■ EXERCISE DETAILS
Set down, word for word, the line with "turquoise bottle [463,640,503,731] -> none" and the lines after it through the final line of the data below, without pictures.

■ PROVIDED DATA
-------------------------

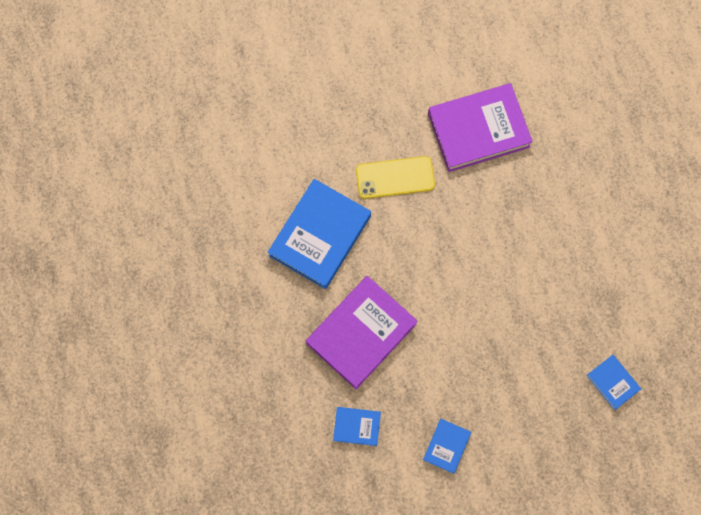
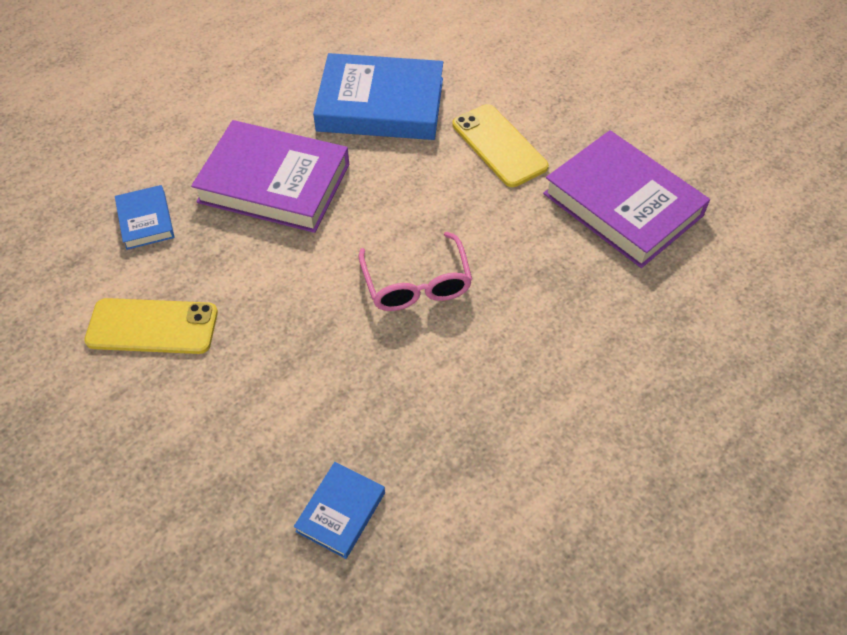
camera: 65 degrees right, 20 degrees down
blue book [423,419,471,474] -> yellow phone [84,298,218,354]
none -> pink glasses [359,232,472,311]

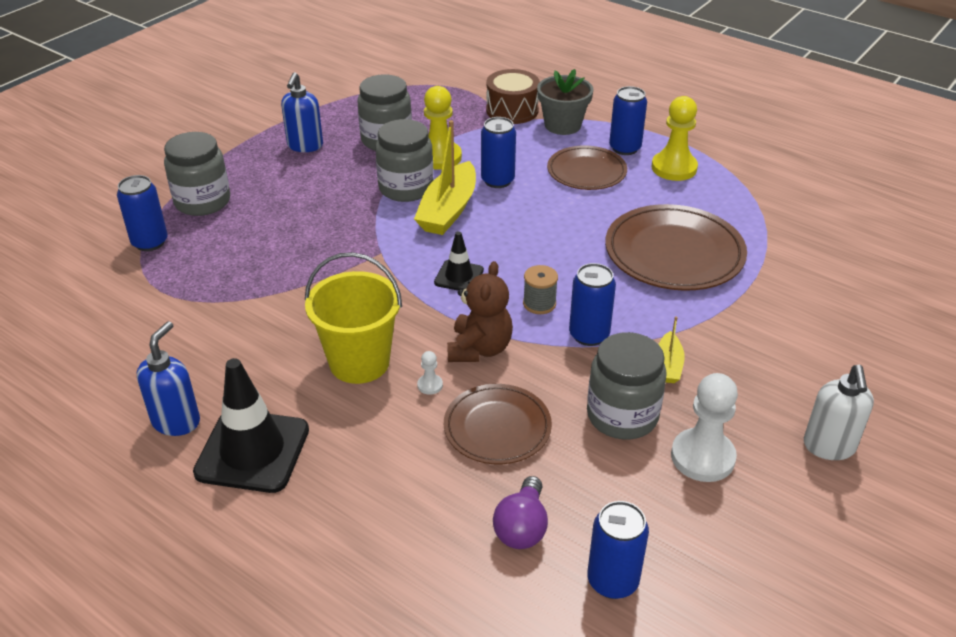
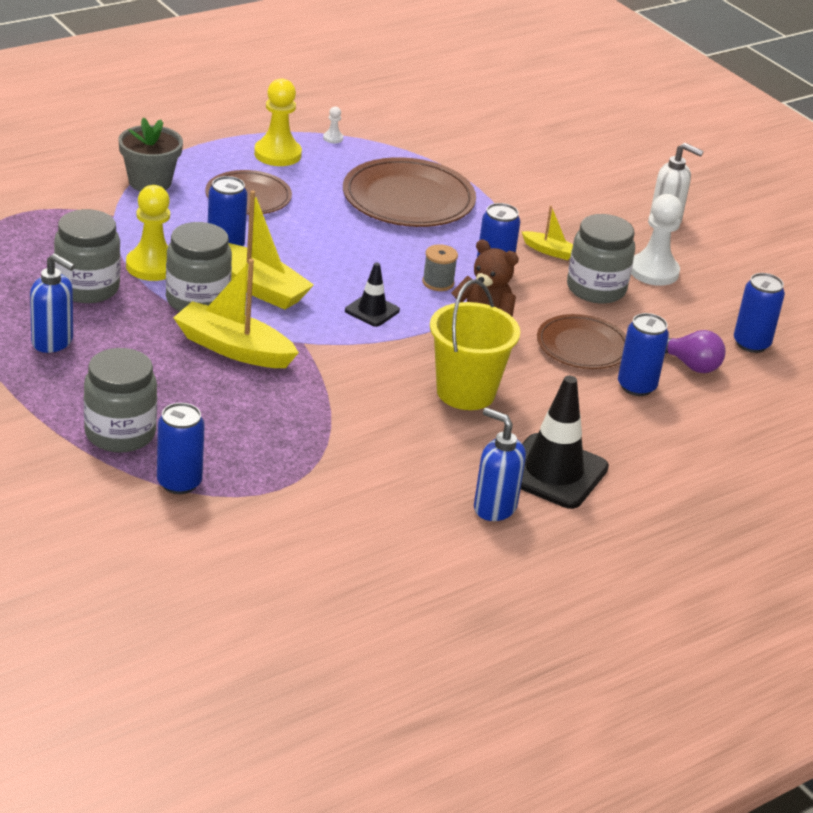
camera: 75 degrees left, 5 degrees down
white pawn [417,351,443,395] -> white pawn moved to [323,107,343,143]
brown drum [486,69,540,124] -> none
blue can [609,86,647,155] -> blue can moved to [618,313,669,396]
none -> yellow boat [173,259,299,368]

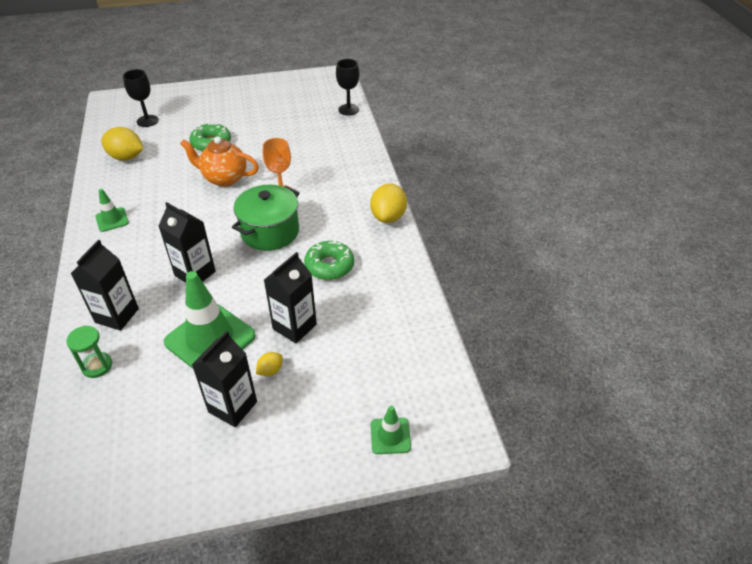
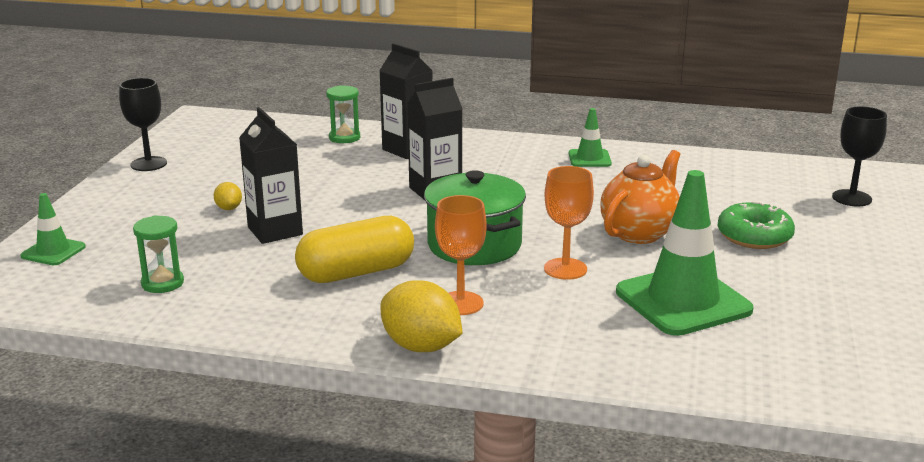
camera: 115 degrees right, 20 degrees down
yellow lemon [101,127,143,161] -> none
green traffic cone [164,271,256,369] -> green traffic cone moved to [616,170,753,336]
black carton [192,331,257,427] -> none
green donut [304,241,354,280] -> yellow capsule [295,216,414,283]
black goblet [336,59,359,116] -> black goblet moved to [119,78,167,171]
none -> green hourglass [133,215,184,293]
none -> orange goblet [435,195,487,315]

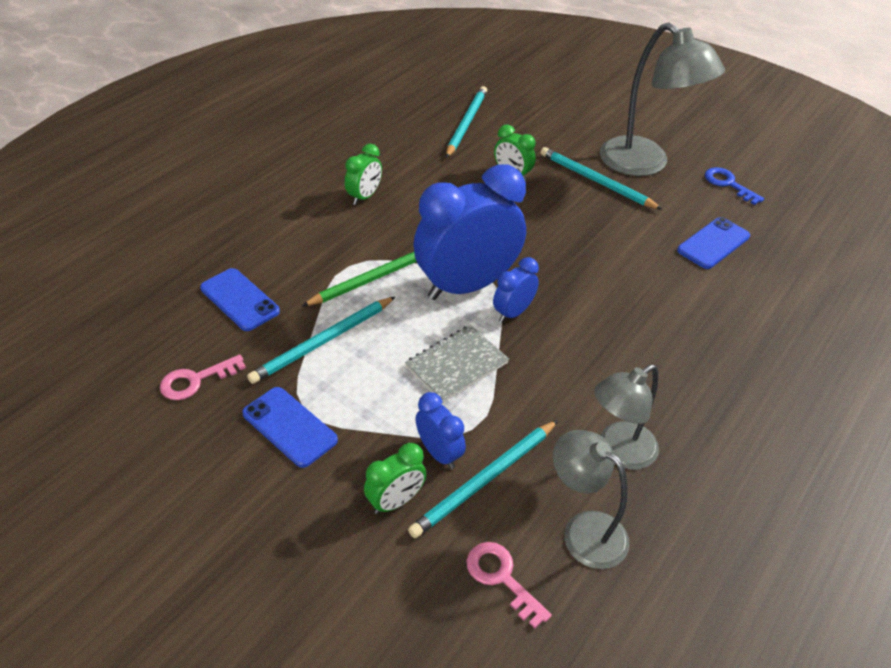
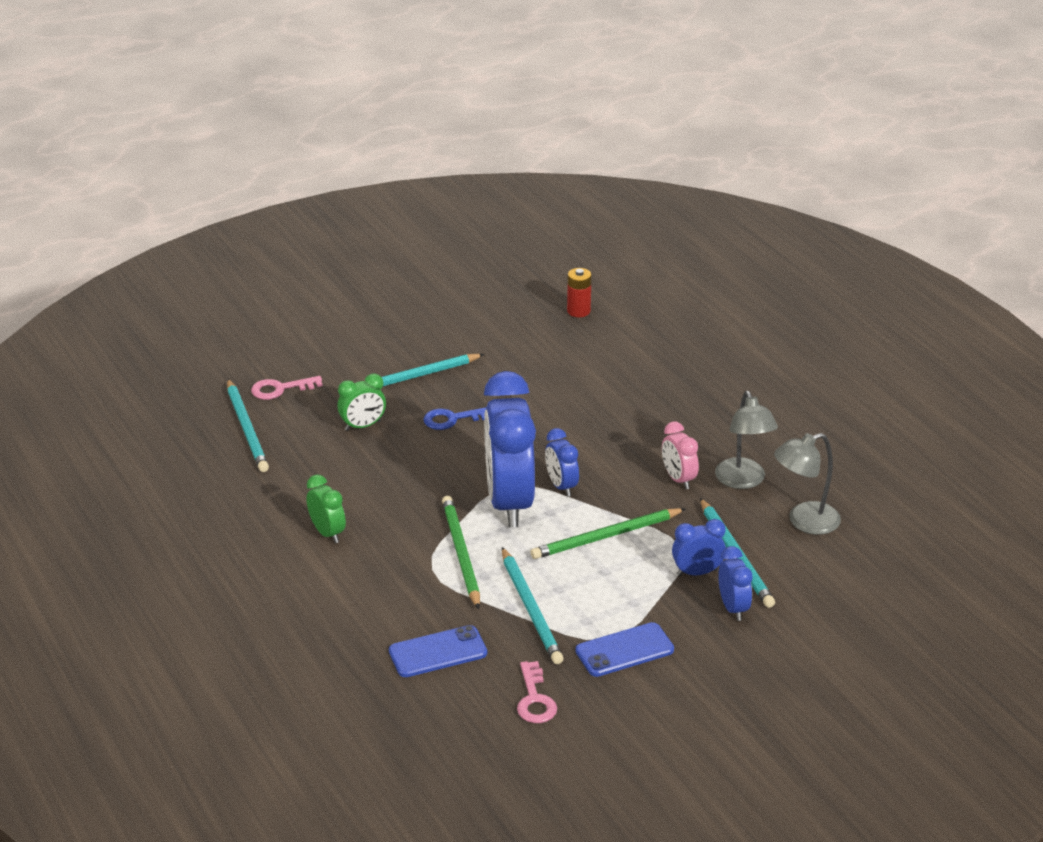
camera: 65 degrees left, 10 degrees down
green clock [364,443,426,514] -> blue clock [718,546,752,621]
grey notebook [405,325,509,403] -> green pencil [530,508,686,559]
turquoise pencil [446,86,487,158] -> turquoise pencil turned 150 degrees counterclockwise [227,379,269,472]
pink key [466,542,552,629] -> pink key moved to [251,376,323,400]
grey lamp [600,23,725,176] -> none
blue phone [677,217,750,269] -> none
blue key [705,167,764,205] -> blue key moved to [423,407,486,430]
none -> red battery [567,268,592,317]
none -> pink clock [662,421,699,489]

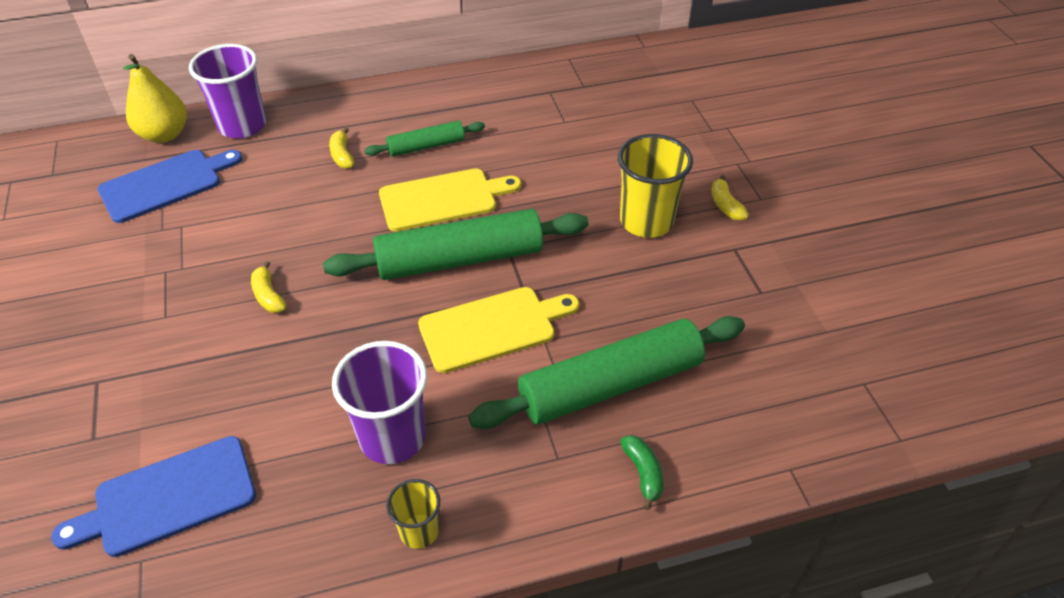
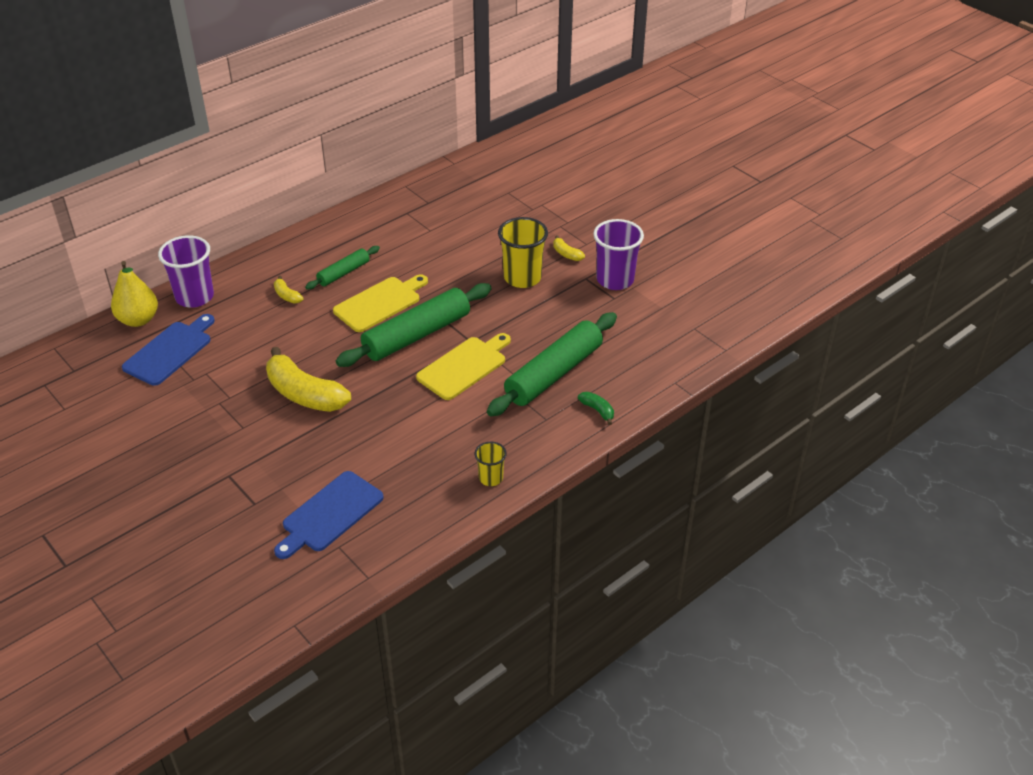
camera: 25 degrees left, 5 degrees down
yellow banana [251,261,286,313] -> yellow banana [266,347,351,412], size x2.26
purple cup [332,341,427,464] -> purple cup moved to [593,219,644,290]

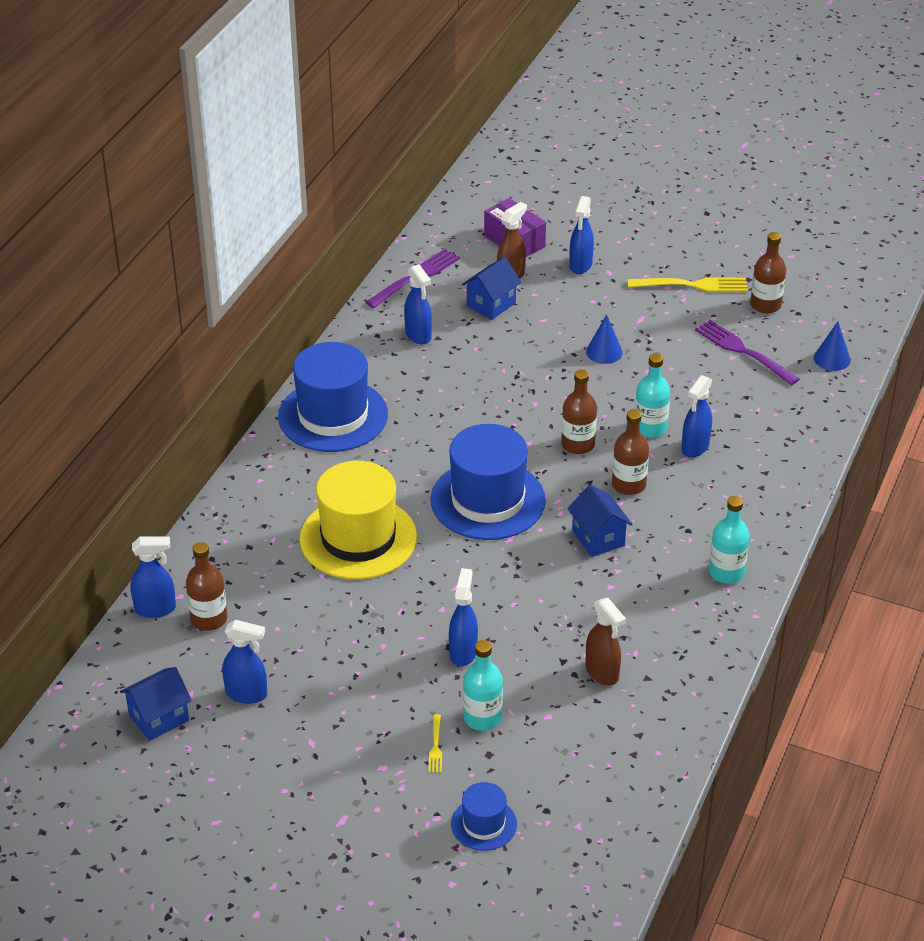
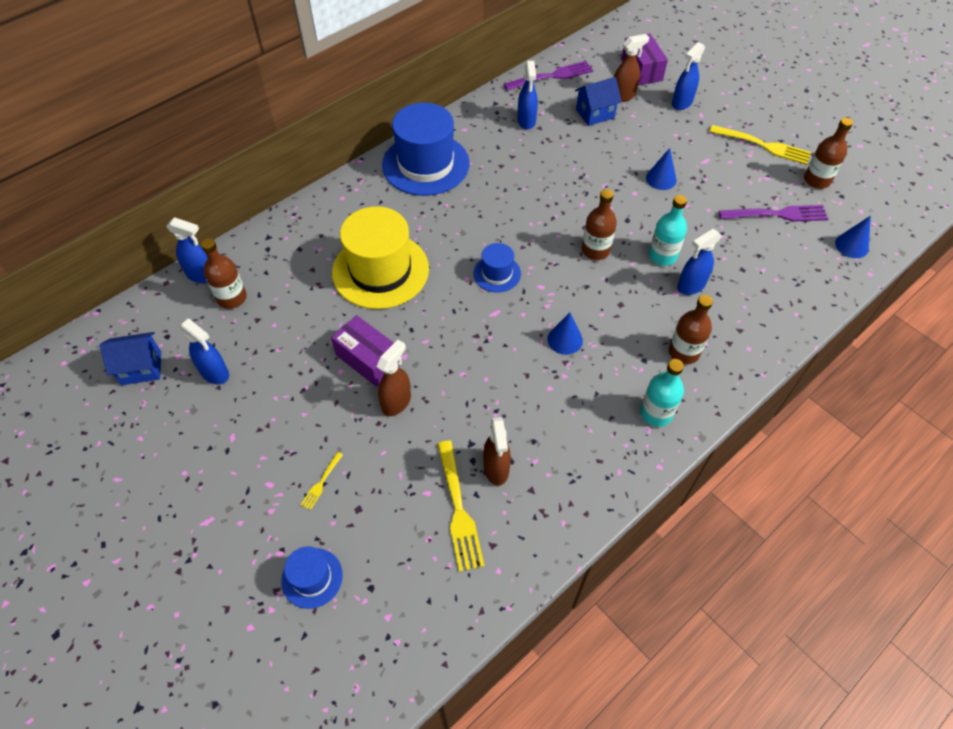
camera: 25 degrees right, 15 degrees up
blue hat [430,424,546,540] -> blue hat [473,243,521,292], size x0.49
blue spray bottle [449,568,478,666] -> brown spray bottle [377,340,411,416]
turquoise bottle [463,640,503,731] -> none
blue house [567,484,632,557] -> blue cone [547,312,583,355]
brown bottle [612,409,649,495] -> brown bottle moved to [669,295,713,364]
purple fork [695,320,800,385] -> purple fork turned 105 degrees clockwise [719,205,828,222]
none -> purple box [331,315,400,387]
none -> yellow fork [437,441,484,572]

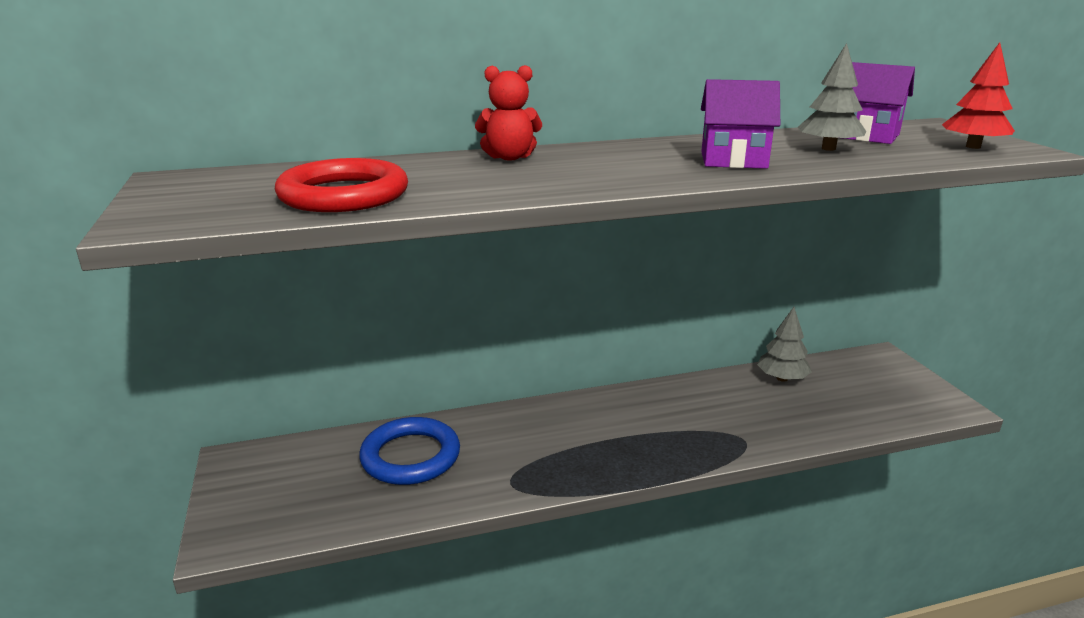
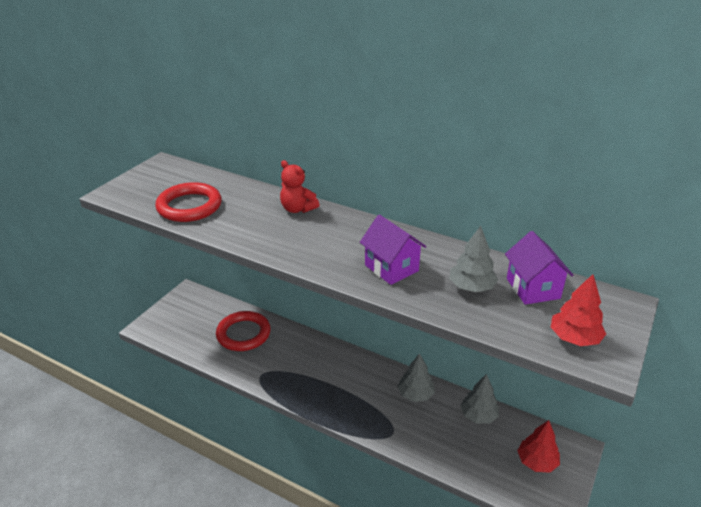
camera: 45 degrees right, 10 degrees up
blue ring [359,417,460,485] -> red ring [216,311,271,351]
none -> grey tree [398,353,435,402]
none -> red tree [517,420,560,473]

-------------------------

■ ANSWER SECTION
turquoise bottle [463,640,503,731] -> none
blue house [567,484,632,557] -> blue cone [547,312,583,355]
brown bottle [612,409,649,495] -> brown bottle moved to [669,295,713,364]
purple fork [695,320,800,385] -> purple fork turned 105 degrees clockwise [719,205,828,222]
none -> purple box [331,315,400,387]
none -> yellow fork [437,441,484,572]

camera: 45 degrees right, 10 degrees up
blue ring [359,417,460,485] -> red ring [216,311,271,351]
none -> grey tree [398,353,435,402]
none -> red tree [517,420,560,473]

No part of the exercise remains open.